(WHAT YOU WILL DO):
In the listing below, find each line containing "change" and report it.

(RECORDED INFORMATION):
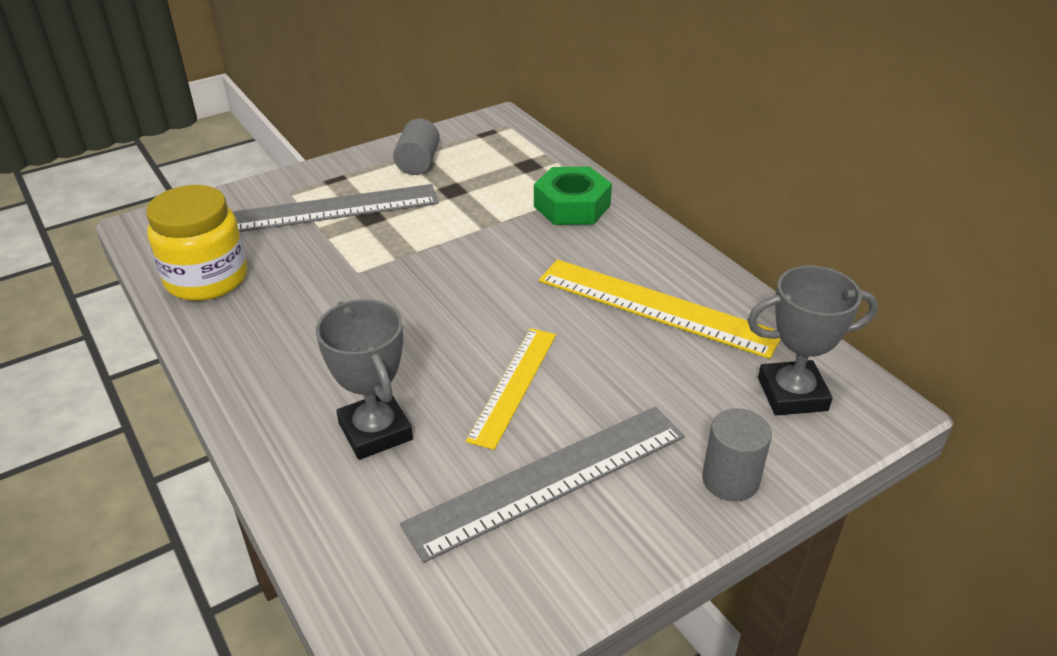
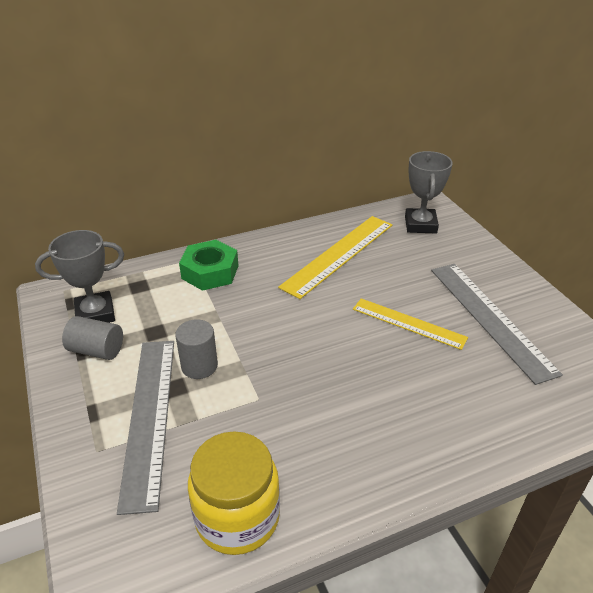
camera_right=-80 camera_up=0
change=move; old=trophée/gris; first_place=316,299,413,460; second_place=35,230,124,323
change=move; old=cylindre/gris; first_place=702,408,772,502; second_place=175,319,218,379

(EXPECTED ANSWER):
change=move; old=trophée/gris; first_place=316,299,413,460; second_place=35,230,124,323
change=move; old=cylindre/gris; first_place=702,408,772,502; second_place=175,319,218,379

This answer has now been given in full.